↓↓↓

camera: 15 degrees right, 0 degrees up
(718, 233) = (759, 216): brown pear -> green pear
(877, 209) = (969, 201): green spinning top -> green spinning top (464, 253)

↑↑↑
↓↓↓

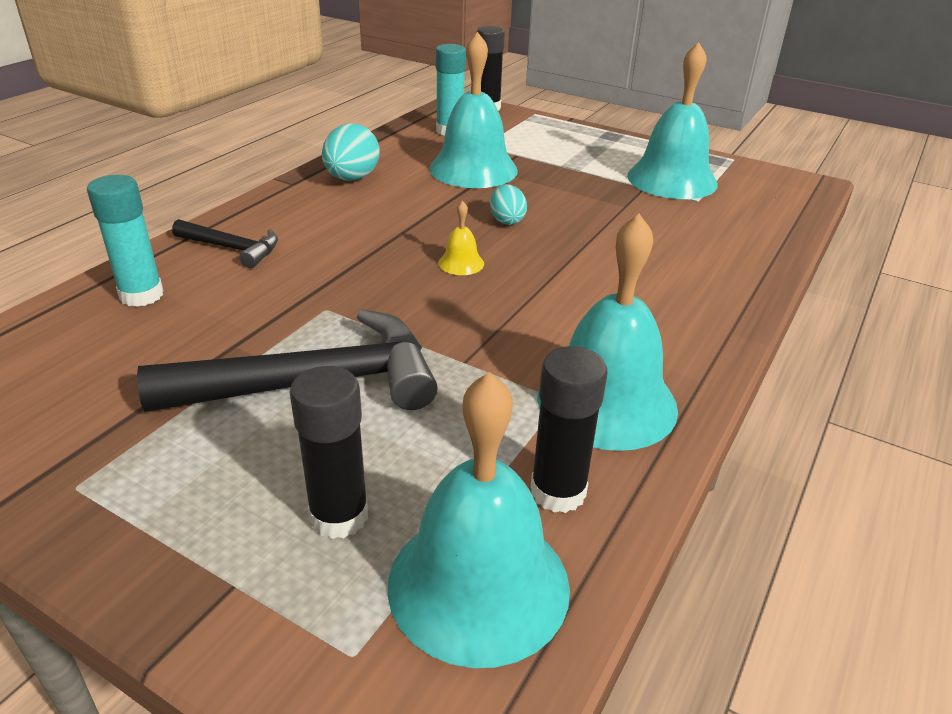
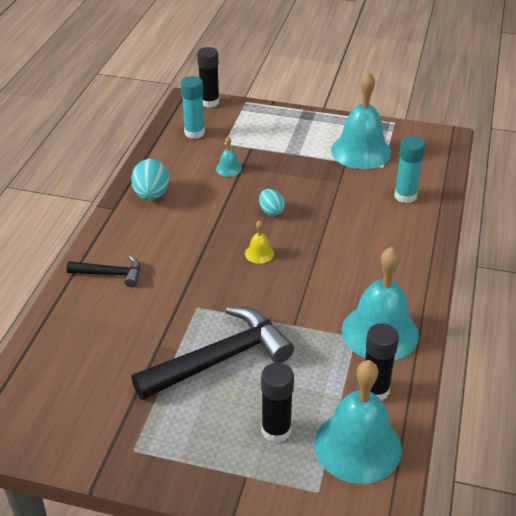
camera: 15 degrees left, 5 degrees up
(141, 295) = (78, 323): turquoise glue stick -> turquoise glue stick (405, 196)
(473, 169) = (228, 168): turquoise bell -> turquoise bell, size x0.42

↑↑↑

• **Task prompt**
Reading through the records above, report each line in which the string "turquoise" is found.

• **Response for this exercise**
(141, 295) = (78, 323): turquoise glue stick -> turquoise glue stick (405, 196)
(473, 169) = (228, 168): turquoise bell -> turquoise bell, size x0.42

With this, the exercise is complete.